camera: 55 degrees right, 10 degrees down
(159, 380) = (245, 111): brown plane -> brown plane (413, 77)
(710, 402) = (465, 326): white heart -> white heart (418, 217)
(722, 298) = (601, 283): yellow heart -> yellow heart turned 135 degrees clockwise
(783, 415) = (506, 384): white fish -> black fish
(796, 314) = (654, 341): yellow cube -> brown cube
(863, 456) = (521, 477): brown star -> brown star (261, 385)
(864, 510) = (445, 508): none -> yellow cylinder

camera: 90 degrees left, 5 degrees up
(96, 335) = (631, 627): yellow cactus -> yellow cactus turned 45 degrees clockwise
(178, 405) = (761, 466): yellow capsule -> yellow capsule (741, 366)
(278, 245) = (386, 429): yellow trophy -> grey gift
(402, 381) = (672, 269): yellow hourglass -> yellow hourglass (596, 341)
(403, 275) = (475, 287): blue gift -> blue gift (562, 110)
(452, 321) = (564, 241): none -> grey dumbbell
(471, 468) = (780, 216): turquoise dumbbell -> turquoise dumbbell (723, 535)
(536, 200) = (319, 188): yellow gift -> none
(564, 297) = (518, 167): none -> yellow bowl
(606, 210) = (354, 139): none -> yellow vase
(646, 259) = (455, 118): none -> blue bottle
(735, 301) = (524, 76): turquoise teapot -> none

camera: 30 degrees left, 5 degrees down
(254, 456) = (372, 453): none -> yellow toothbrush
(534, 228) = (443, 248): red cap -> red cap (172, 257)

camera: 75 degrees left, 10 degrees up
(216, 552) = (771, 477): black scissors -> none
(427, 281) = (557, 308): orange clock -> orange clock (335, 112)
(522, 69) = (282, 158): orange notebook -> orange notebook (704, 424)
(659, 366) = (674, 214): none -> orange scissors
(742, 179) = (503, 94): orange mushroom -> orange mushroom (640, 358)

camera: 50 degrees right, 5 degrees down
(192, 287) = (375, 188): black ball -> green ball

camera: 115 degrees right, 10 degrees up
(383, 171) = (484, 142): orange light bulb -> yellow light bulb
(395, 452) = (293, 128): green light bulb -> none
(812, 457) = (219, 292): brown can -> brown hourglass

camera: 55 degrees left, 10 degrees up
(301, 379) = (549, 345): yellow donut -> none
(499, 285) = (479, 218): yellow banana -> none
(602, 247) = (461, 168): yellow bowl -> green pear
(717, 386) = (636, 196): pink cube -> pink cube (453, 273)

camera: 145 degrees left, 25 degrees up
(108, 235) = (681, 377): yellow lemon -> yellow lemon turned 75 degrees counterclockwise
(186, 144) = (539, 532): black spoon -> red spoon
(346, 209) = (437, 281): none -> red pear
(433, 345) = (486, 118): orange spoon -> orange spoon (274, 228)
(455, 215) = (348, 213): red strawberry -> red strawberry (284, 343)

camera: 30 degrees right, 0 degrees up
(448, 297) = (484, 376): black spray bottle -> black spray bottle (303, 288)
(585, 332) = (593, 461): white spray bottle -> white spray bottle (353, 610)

____

### Work to complete:
Copy each line of the records above that carries the word "turned".

### Solution for this task:
(722, 298) = (601, 283): yellow heart -> yellow heart turned 135 degrees clockwise
(96, 335) = (631, 627): yellow cactus -> yellow cactus turned 45 degrees clockwise
(108, 235) = (681, 377): yellow lemon -> yellow lemon turned 75 degrees counterclockwise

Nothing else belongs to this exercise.